Scan the listing that follows and report how many lines contain "royal". Write the number alone.
━━━━━━━━━━━━━━━━━━━━
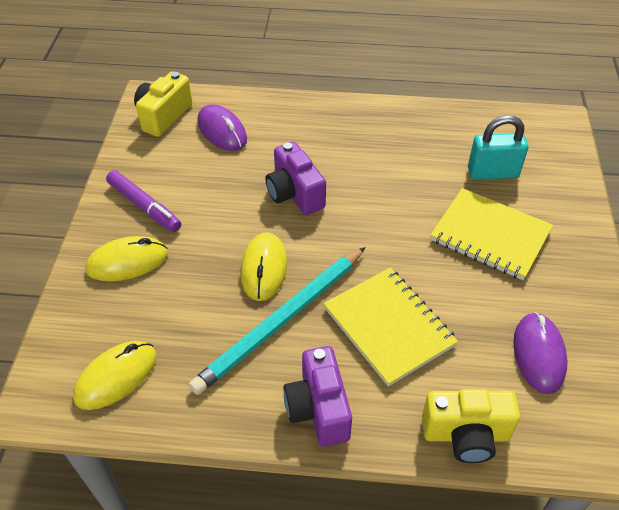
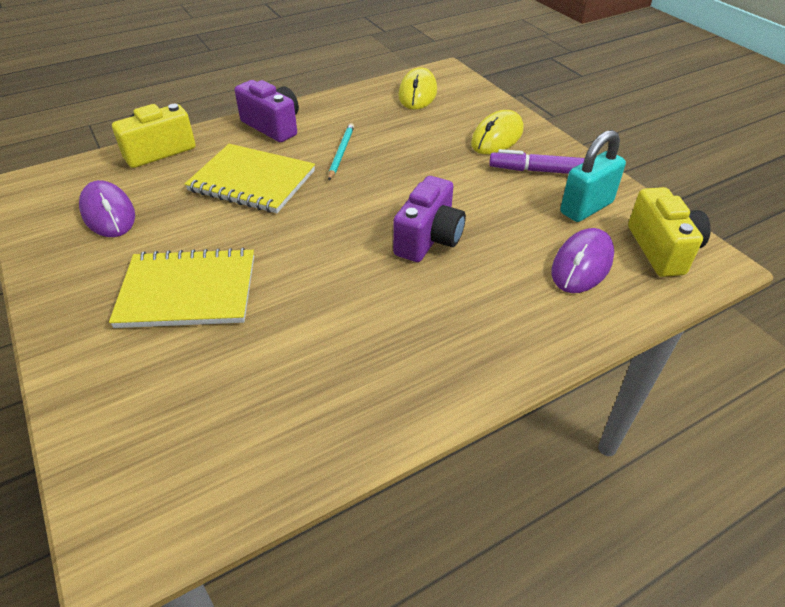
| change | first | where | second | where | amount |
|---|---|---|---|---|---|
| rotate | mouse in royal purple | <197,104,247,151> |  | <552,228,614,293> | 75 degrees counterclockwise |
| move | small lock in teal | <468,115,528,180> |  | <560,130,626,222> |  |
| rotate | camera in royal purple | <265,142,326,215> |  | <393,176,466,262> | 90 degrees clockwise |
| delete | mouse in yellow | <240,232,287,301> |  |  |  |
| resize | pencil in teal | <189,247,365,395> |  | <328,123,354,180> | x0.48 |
━━━━━━━━━━━━━━━━━━━━
Written answer: 2